(Object state change records)
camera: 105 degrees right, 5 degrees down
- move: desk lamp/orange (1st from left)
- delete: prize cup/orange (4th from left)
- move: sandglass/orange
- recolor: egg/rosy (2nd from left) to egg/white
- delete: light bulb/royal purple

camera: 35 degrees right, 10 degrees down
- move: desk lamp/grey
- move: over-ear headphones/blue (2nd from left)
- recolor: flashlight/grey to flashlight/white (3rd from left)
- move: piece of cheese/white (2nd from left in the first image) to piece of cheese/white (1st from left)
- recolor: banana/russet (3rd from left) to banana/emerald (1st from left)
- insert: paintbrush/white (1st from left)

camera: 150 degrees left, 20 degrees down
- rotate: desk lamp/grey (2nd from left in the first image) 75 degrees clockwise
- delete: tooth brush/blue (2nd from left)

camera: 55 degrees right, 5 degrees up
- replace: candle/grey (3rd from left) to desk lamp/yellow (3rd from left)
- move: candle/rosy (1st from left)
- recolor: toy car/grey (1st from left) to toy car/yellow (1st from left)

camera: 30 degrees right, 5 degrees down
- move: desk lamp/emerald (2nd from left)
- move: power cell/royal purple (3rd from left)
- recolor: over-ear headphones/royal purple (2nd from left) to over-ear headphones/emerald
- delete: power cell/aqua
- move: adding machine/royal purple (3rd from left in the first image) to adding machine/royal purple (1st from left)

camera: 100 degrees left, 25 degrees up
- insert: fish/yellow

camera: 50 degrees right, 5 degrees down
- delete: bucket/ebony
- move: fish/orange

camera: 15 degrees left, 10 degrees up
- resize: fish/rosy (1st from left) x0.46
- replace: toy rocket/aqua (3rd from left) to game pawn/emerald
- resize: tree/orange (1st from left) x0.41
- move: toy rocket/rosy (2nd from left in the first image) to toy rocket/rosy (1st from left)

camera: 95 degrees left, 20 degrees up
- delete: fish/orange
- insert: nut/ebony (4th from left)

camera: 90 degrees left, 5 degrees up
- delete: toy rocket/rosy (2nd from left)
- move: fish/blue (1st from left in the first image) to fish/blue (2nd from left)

— WHAT THIS TASK INVOLVES —
Would you set down every record again, exactly as it appears above?

— RESULT OF THIS TASK —
camera: 105 degrees right, 5 degrees down
- move: desk lamp/orange (1st from left)
- delete: prize cup/orange (4th from left)
- move: sandglass/orange
- recolor: egg/rosy (2nd from left) to egg/white
- delete: light bulb/royal purple

camera: 35 degrees right, 10 degrees down
- move: desk lamp/grey
- move: over-ear headphones/blue (2nd from left)
- recolor: flashlight/grey to flashlight/white (3rd from left)
- move: piece of cheese/white (2nd from left in the first image) to piece of cheese/white (1st from left)
- recolor: banana/russet (3rd from left) to banana/emerald (1st from left)
- insert: paintbrush/white (1st from left)

camera: 150 degrees left, 20 degrees down
- rotate: desk lamp/grey (2nd from left in the first image) 75 degrees clockwise
- delete: tooth brush/blue (2nd from left)

camera: 55 degrees right, 5 degrees up
- replace: candle/grey (3rd from left) to desk lamp/yellow (3rd from left)
- move: candle/rosy (1st from left)
- recolor: toy car/grey (1st from left) to toy car/yellow (1st from left)

camera: 30 degrees right, 5 degrees down
- move: desk lamp/emerald (2nd from left)
- move: power cell/royal purple (3rd from left)
- recolor: over-ear headphones/royal purple (2nd from left) to over-ear headphones/emerald
- delete: power cell/aqua
- move: adding machine/royal purple (3rd from left in the first image) to adding machine/royal purple (1st from left)

camera: 100 degrees left, 25 degrees up
- insert: fish/yellow

camera: 50 degrees right, 5 degrees down
- delete: bucket/ebony
- move: fish/orange

camera: 15 degrees left, 10 degrees up
- resize: fish/rosy (1st from left) x0.46
- replace: toy rocket/aqua (3rd from left) to game pawn/emerald
- resize: tree/orange (1st from left) x0.41
- move: toy rocket/rosy (2nd from left in the first image) to toy rocket/rosy (1st from left)

camera: 95 degrees left, 20 degrees up
- delete: fish/orange
- insert: nut/ebony (4th from left)

camera: 90 degrees left, 5 degrees up
- delete: toy rocket/rosy (2nd from left)
- move: fish/blue (1st from left in the first image) to fish/blue (2nd from left)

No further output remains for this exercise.